Task to complete >>
Look in the data below for the line that contains "IC6 pin out: IC2/in+". Copy that line and the remaining lines exactly.

Image comparison data >>
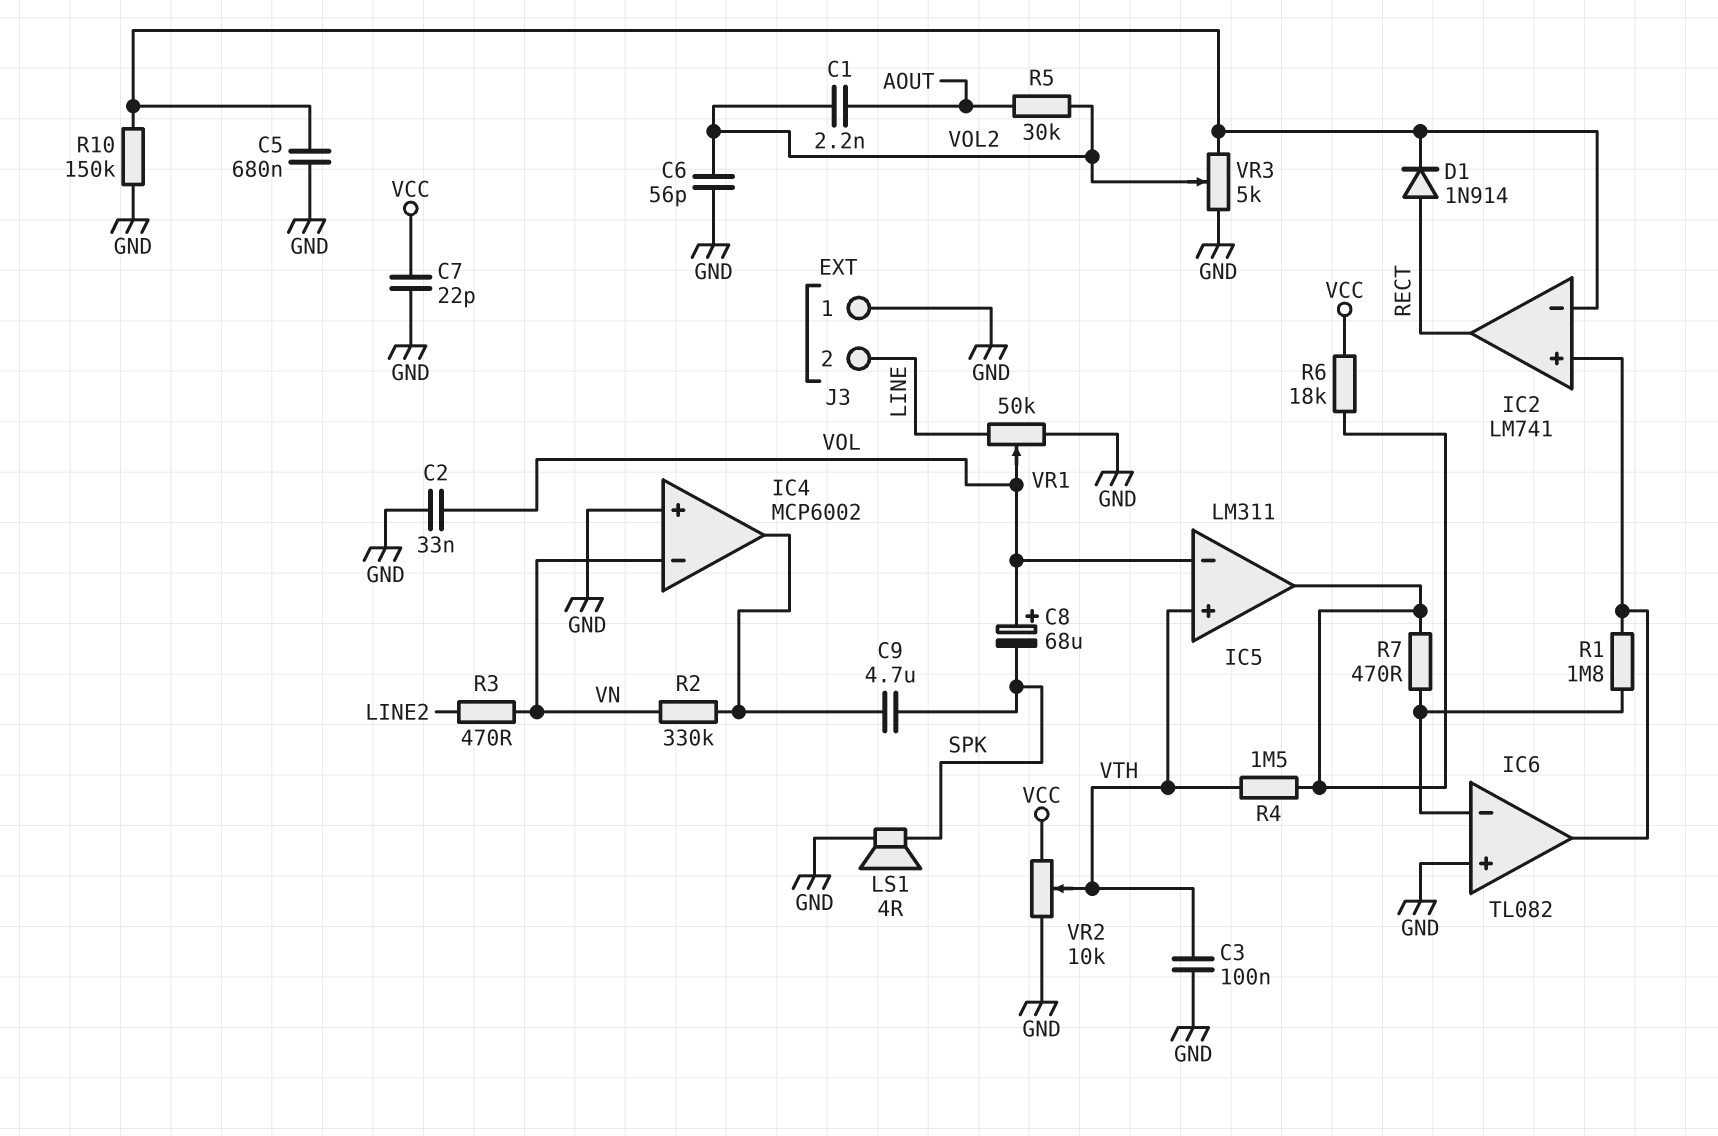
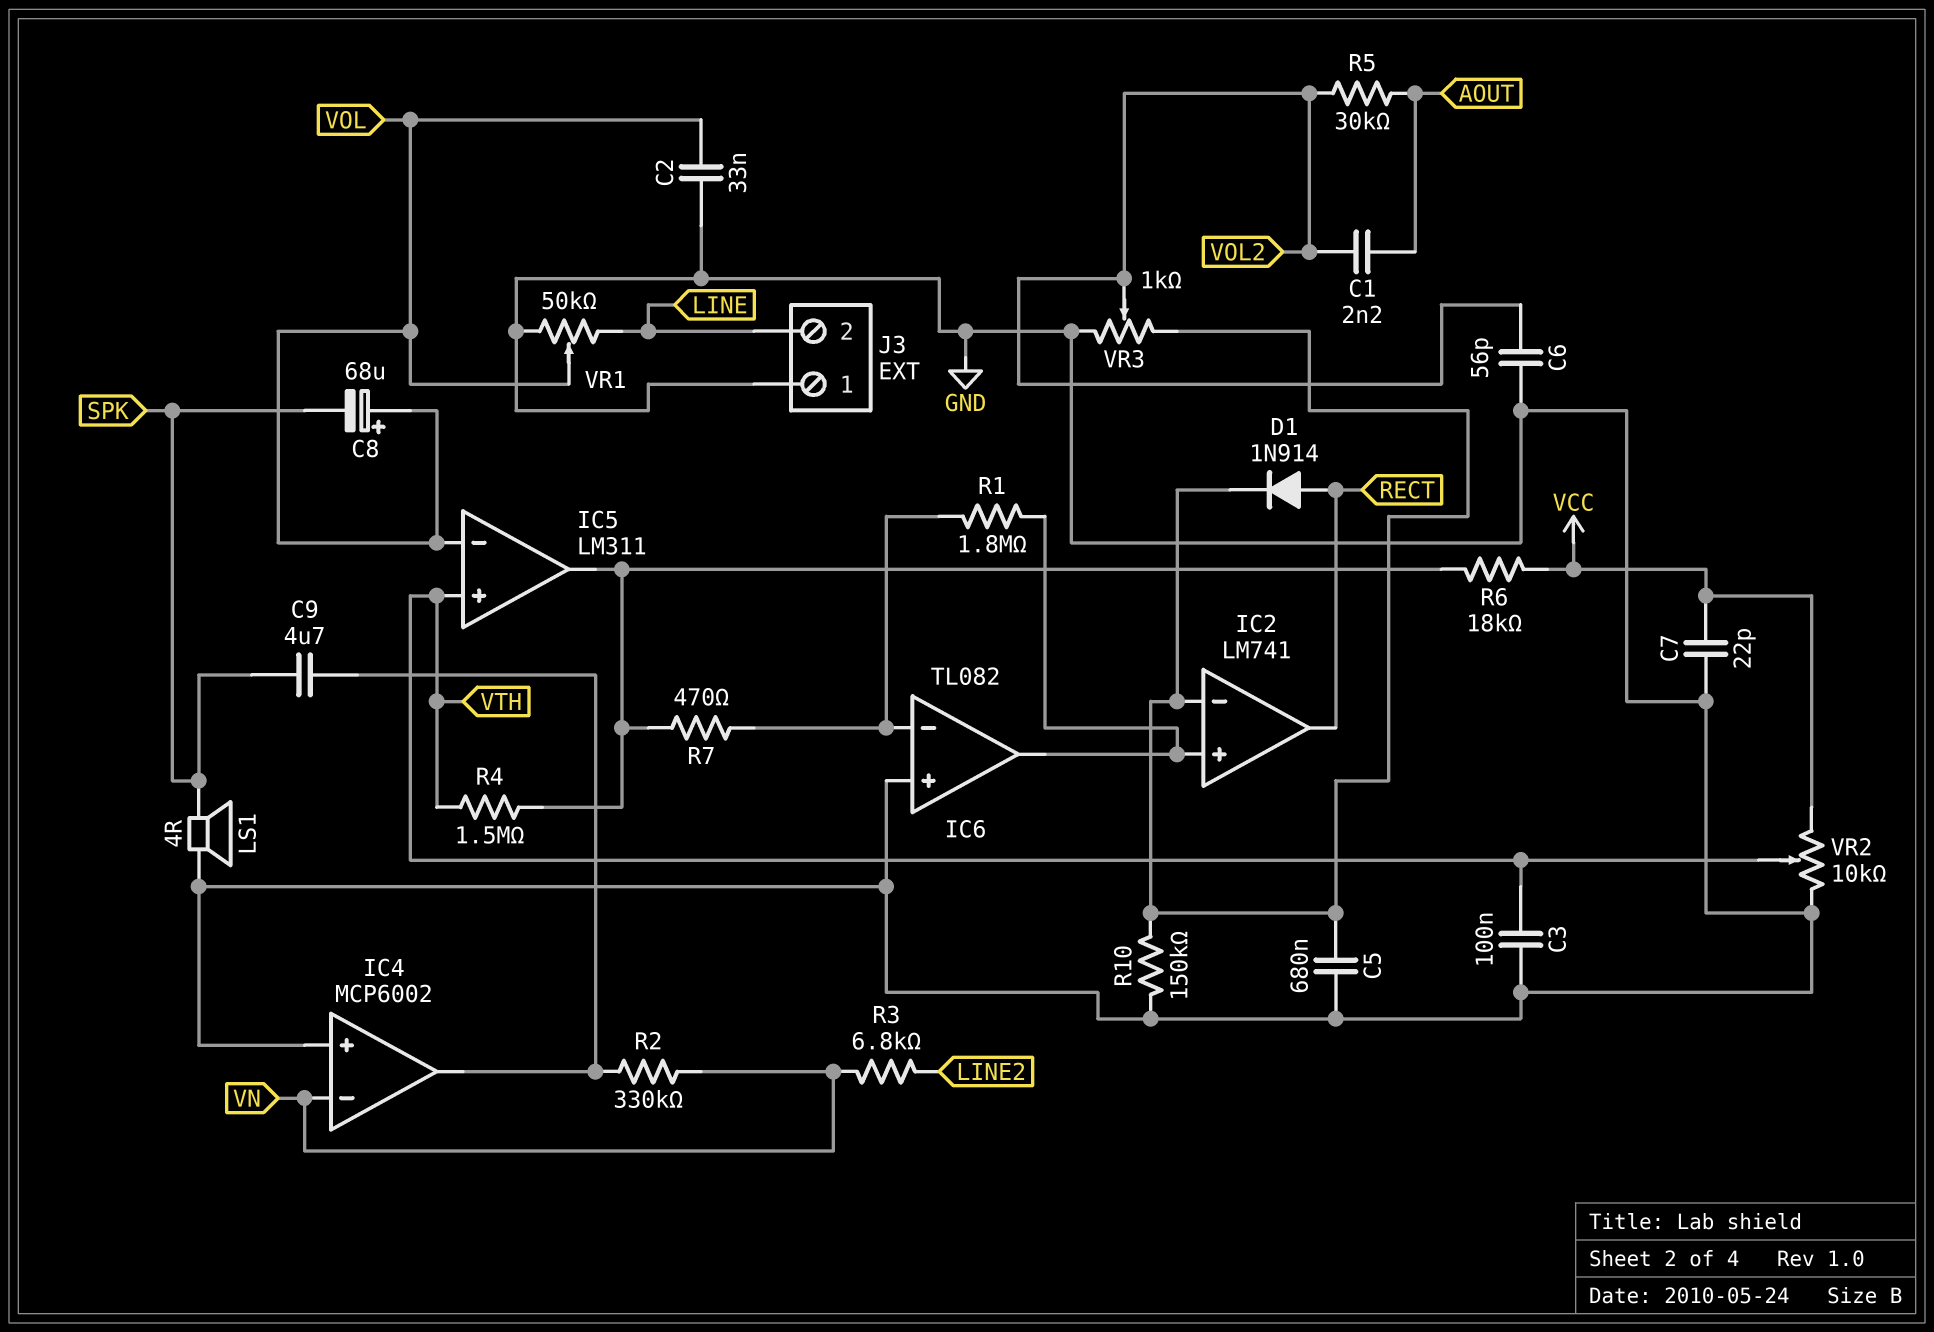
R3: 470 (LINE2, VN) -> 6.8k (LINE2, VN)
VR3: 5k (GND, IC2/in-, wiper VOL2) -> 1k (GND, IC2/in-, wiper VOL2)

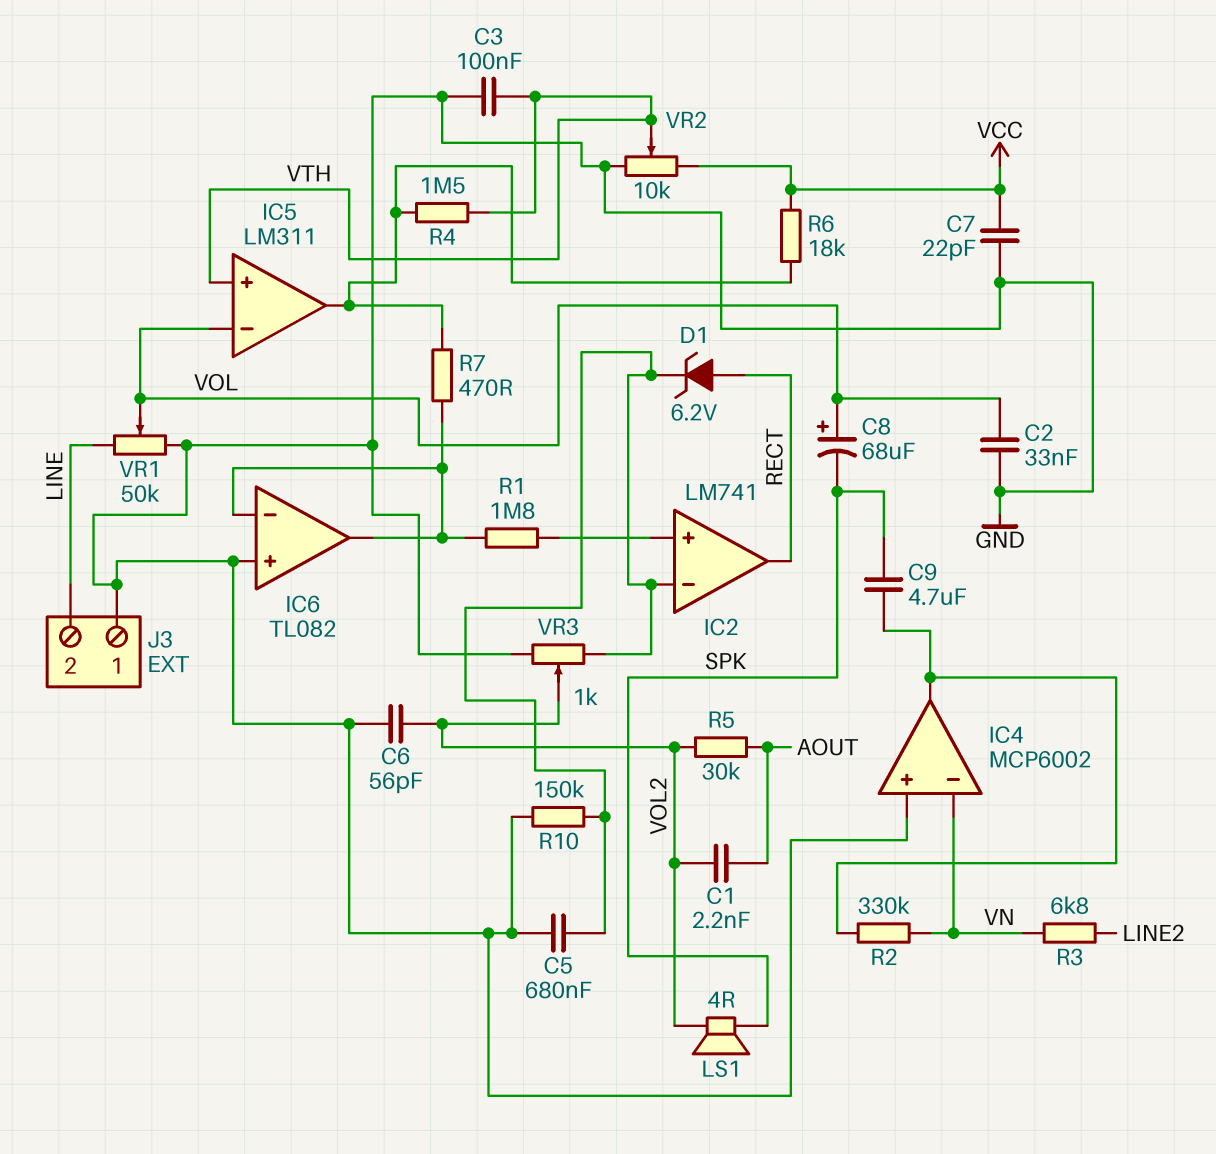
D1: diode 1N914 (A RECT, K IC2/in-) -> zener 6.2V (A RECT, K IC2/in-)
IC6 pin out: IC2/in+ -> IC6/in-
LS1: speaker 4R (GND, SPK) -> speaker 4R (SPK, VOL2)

Response to this exercise >>
IC6 pin out: IC2/in+ -> IC6/in-
LS1: speaker 4R (GND, SPK) -> speaker 4R (SPK, VOL2)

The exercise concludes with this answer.